Reproduce the full listing below unchanged, apart from the pictures.
· · · · · · ·
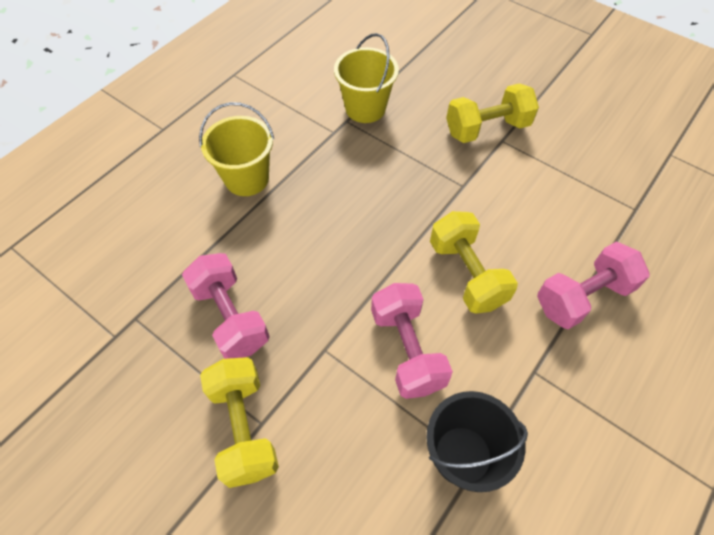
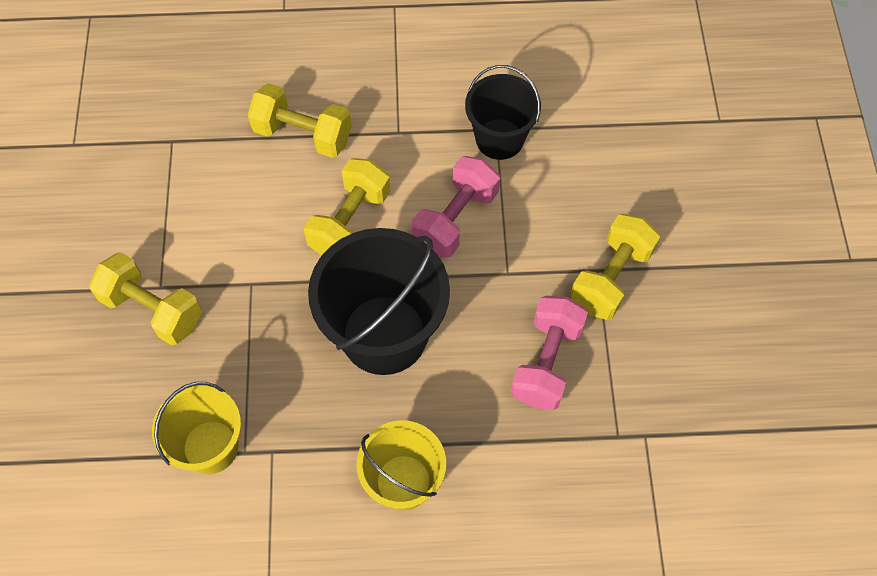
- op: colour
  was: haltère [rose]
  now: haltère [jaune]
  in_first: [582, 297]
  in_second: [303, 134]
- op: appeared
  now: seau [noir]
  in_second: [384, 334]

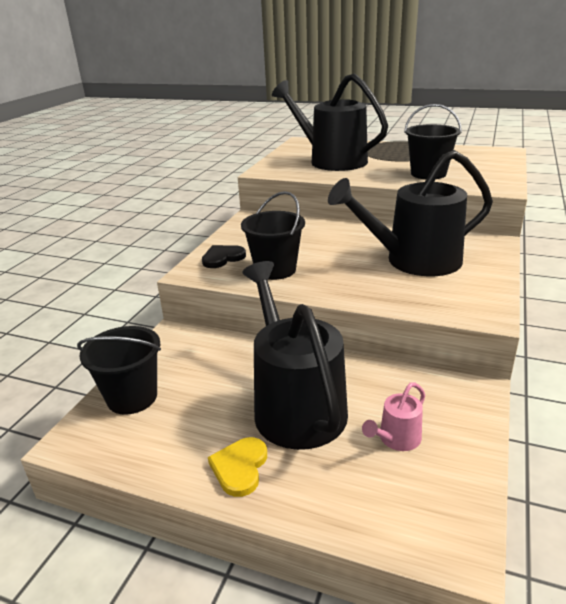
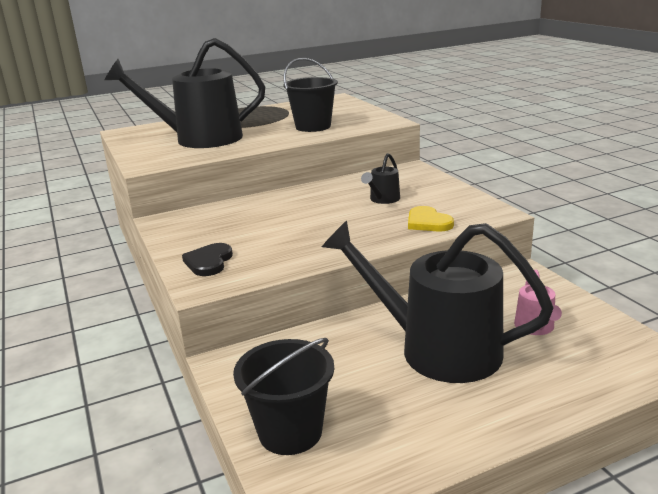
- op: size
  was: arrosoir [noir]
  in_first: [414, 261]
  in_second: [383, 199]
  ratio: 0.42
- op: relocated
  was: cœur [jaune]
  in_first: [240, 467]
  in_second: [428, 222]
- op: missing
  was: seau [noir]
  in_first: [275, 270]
· · · · · · ·
_OUTPUT FOR THIS EXERCISE_.
- op: colour
  was: haltère [rose]
  now: haltère [jaune]
  in_first: [582, 297]
  in_second: [303, 134]
- op: appeared
  now: seau [noir]
  in_second: [384, 334]

- op: size
  was: arrosoir [noir]
  in_first: [414, 261]
  in_second: [383, 199]
  ratio: 0.42
- op: relocated
  was: cœur [jaune]
  in_first: [240, 467]
  in_second: [428, 222]
- op: missing
  was: seau [noir]
  in_first: [275, 270]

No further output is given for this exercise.